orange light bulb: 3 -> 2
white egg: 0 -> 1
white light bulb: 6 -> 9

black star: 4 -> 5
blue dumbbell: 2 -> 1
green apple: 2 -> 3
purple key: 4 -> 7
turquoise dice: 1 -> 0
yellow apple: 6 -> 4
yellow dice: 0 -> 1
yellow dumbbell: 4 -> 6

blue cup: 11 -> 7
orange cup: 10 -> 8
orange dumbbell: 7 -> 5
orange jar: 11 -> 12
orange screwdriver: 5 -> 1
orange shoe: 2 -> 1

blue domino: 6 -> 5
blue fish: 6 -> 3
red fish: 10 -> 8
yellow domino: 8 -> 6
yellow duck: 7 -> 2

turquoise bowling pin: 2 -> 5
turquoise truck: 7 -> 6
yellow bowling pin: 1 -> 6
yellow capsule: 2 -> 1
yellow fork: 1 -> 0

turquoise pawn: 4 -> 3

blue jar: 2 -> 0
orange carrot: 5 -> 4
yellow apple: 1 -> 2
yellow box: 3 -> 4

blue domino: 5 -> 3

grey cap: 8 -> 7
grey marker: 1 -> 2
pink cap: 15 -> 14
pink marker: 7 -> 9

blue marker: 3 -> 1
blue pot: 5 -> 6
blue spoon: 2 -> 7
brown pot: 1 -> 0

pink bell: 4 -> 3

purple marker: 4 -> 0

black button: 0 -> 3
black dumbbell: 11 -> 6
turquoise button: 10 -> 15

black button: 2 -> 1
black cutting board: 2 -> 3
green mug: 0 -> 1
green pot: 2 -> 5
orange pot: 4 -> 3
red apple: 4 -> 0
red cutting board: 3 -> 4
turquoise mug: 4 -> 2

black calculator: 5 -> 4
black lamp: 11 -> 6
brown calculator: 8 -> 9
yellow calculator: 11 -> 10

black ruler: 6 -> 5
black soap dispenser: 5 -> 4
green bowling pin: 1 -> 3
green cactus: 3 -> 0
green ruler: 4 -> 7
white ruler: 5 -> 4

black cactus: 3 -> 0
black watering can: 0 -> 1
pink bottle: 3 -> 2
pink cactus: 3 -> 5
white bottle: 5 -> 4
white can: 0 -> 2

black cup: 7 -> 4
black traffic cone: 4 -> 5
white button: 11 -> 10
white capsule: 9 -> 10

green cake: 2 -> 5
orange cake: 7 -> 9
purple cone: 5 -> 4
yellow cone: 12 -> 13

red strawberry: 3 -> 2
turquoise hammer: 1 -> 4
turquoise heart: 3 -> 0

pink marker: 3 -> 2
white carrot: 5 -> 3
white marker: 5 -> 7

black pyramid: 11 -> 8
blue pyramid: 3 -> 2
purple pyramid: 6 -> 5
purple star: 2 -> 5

### [DIRECTIONS FOR THIS TASK]
Transcribe the data above completely and exactly.

### [OUTPUT OF THE TASK]
orange light bulb: 3 -> 2
white egg: 0 -> 1
white light bulb: 6 -> 9

black star: 4 -> 5
blue dumbbell: 2 -> 1
green apple: 2 -> 3
purple key: 4 -> 7
turquoise dice: 1 -> 0
yellow apple: 6 -> 4
yellow dice: 0 -> 1
yellow dumbbell: 4 -> 6

blue cup: 11 -> 7
orange cup: 10 -> 8
orange dumbbell: 7 -> 5
orange jar: 11 -> 12
orange screwdriver: 5 -> 1
orange shoe: 2 -> 1

blue domino: 6 -> 5
blue fish: 6 -> 3
red fish: 10 -> 8
yellow domino: 8 -> 6
yellow duck: 7 -> 2

turquoise bowling pin: 2 -> 5
turquoise truck: 7 -> 6
yellow bowling pin: 1 -> 6
yellow capsule: 2 -> 1
yellow fork: 1 -> 0

turquoise pawn: 4 -> 3

blue jar: 2 -> 0
orange carrot: 5 -> 4
yellow apple: 1 -> 2
yellow box: 3 -> 4

blue domino: 5 -> 3

grey cap: 8 -> 7
grey marker: 1 -> 2
pink cap: 15 -> 14
pink marker: 7 -> 9

blue marker: 3 -> 1
blue pot: 5 -> 6
blue spoon: 2 -> 7
brown pot: 1 -> 0

pink bell: 4 -> 3

purple marker: 4 -> 0

black button: 0 -> 3
black dumbbell: 11 -> 6
turquoise button: 10 -> 15

black button: 2 -> 1
black cutting board: 2 -> 3
green mug: 0 -> 1
green pot: 2 -> 5
orange pot: 4 -> 3
red apple: 4 -> 0
red cutting board: 3 -> 4
turquoise mug: 4 -> 2

black calculator: 5 -> 4
black lamp: 11 -> 6
brown calculator: 8 -> 9
yellow calculator: 11 -> 10

black ruler: 6 -> 5
black soap dispenser: 5 -> 4
green bowling pin: 1 -> 3
green cactus: 3 -> 0
green ruler: 4 -> 7
white ruler: 5 -> 4

black cactus: 3 -> 0
black watering can: 0 -> 1
pink bottle: 3 -> 2
pink cactus: 3 -> 5
white bottle: 5 -> 4
white can: 0 -> 2

black cup: 7 -> 4
black traffic cone: 4 -> 5
white button: 11 -> 10
white capsule: 9 -> 10

green cake: 2 -> 5
orange cake: 7 -> 9
purple cone: 5 -> 4
yellow cone: 12 -> 13

red strawberry: 3 -> 2
turquoise hammer: 1 -> 4
turquoise heart: 3 -> 0

pink marker: 3 -> 2
white carrot: 5 -> 3
white marker: 5 -> 7

black pyramid: 11 -> 8
blue pyramid: 3 -> 2
purple pyramid: 6 -> 5
purple star: 2 -> 5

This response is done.